EXERCISE OBJECTIVE ▸
Write out, from the entries below, exactly the lines that run between the lines holding "black triangle: (197, 125)" and "blue semicircle: (129, 557)", inclusive, and stop there.

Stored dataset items
════════════════
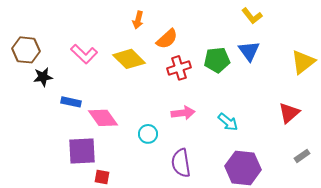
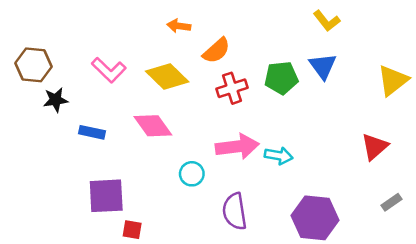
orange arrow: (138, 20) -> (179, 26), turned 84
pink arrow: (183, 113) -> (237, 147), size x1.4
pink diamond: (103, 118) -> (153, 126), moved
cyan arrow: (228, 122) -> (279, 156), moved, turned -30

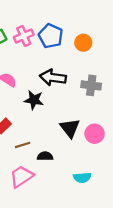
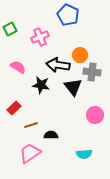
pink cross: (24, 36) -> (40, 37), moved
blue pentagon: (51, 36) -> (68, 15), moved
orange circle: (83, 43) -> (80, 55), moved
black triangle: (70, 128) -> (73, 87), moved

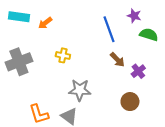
════════════════
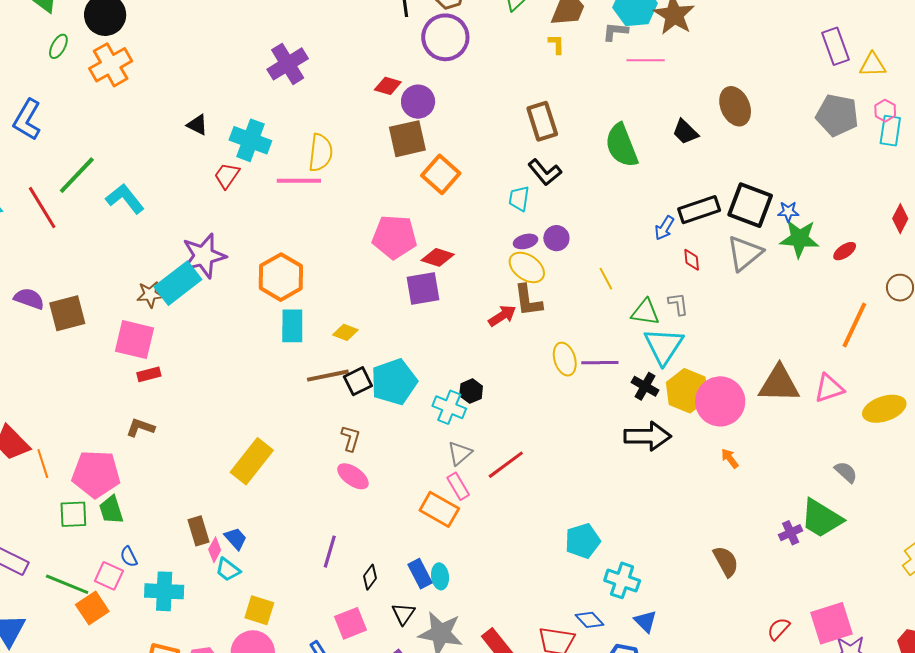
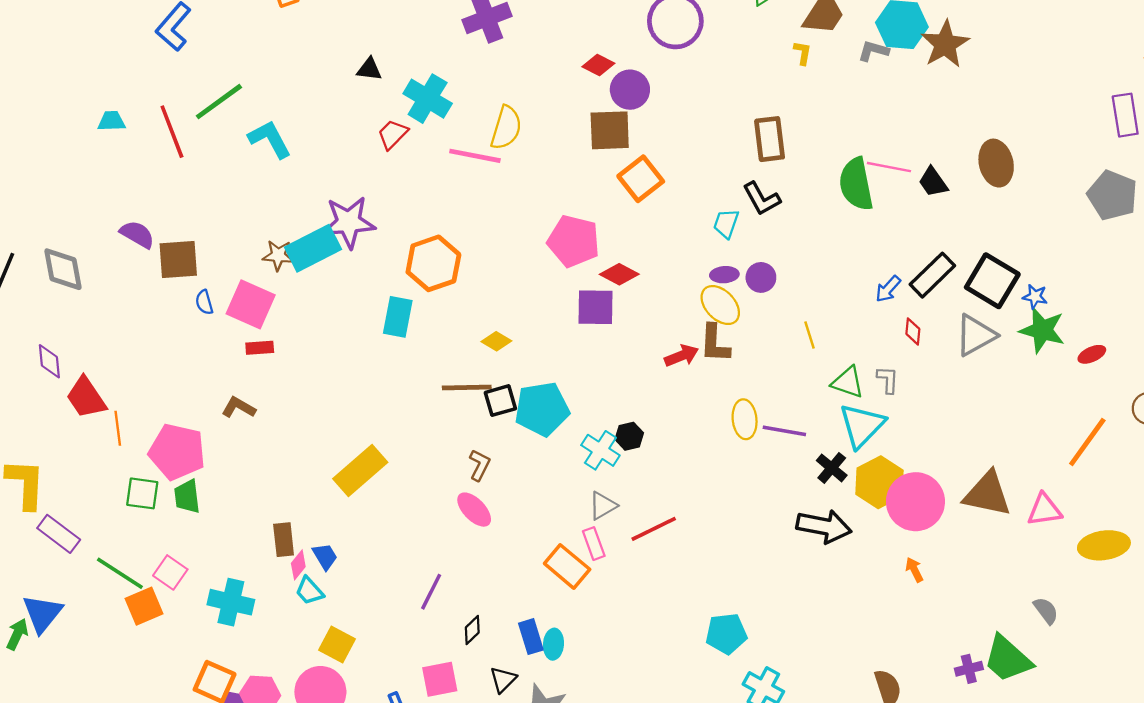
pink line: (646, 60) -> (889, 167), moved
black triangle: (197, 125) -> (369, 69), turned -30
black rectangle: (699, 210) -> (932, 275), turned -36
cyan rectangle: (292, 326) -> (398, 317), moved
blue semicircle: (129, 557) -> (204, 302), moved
════════════════
EXERCISE ANSWER ▸
black triangle: (197, 125) -> (369, 69), turned -30
black rectangle: (699, 210) -> (932, 275), turned -36
cyan rectangle: (292, 326) -> (398, 317), moved
blue semicircle: (129, 557) -> (204, 302), moved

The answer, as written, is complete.